The lines to be copied run from the one containing "blue plate E1:F2" to the end of the material below; reproduce them exactly, including both ends, and nothing more.

============

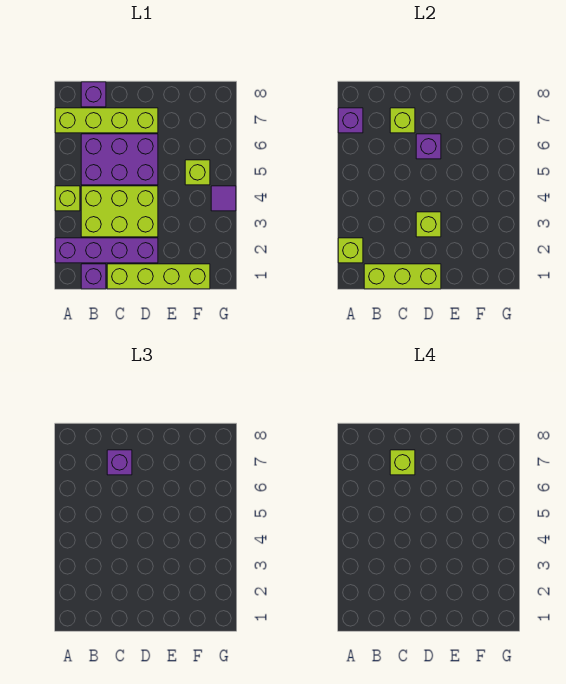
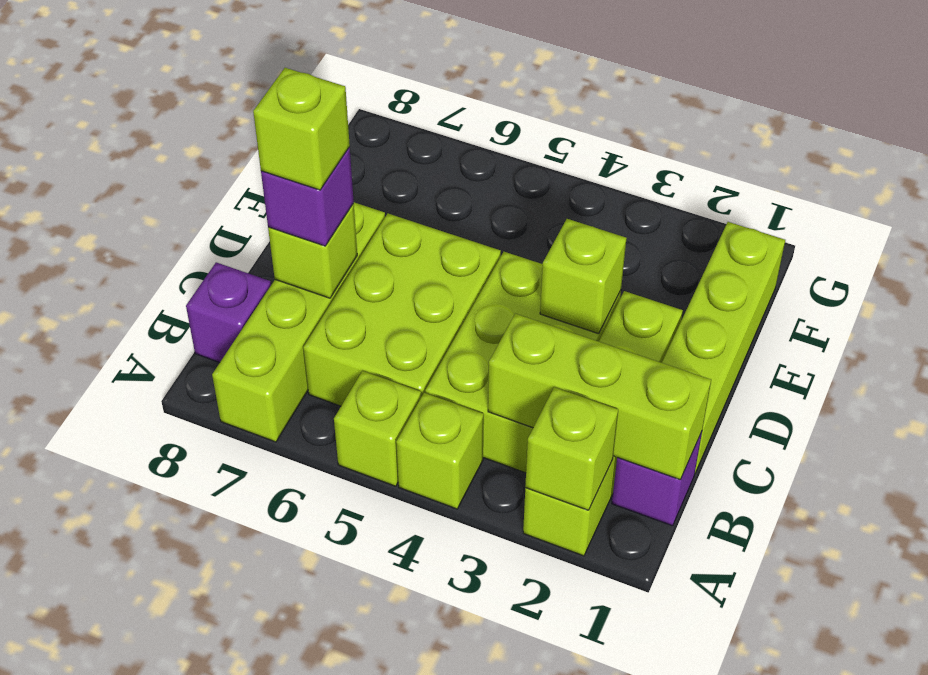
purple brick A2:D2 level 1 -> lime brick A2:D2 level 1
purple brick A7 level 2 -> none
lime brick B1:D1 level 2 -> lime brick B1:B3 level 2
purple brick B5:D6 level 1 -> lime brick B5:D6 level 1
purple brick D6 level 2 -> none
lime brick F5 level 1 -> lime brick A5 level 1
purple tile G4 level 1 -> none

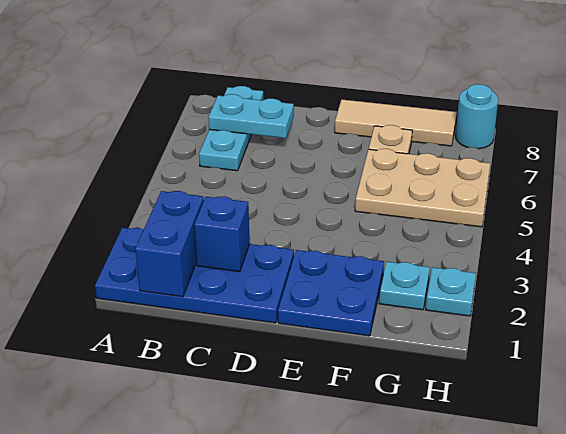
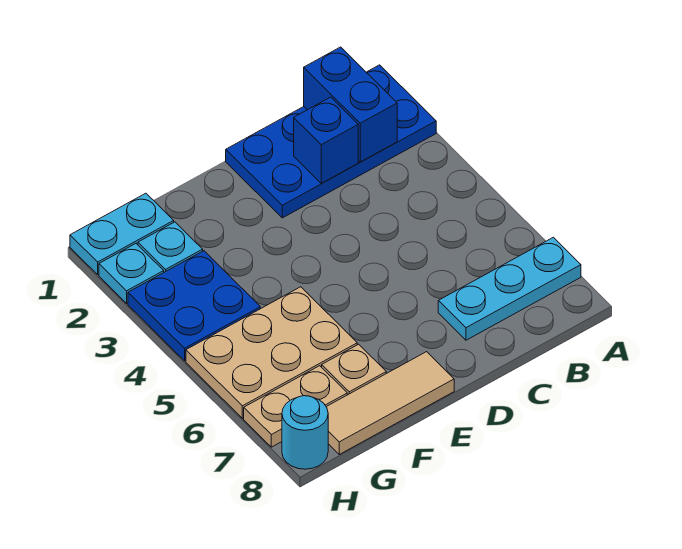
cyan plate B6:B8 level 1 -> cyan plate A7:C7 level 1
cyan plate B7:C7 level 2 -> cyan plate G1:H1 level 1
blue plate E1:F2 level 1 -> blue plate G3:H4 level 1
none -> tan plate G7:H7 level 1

============

▶ **Result of this task**:
blue plate E1:F2 level 1 -> blue plate G3:H4 level 1
none -> tan plate G7:H7 level 1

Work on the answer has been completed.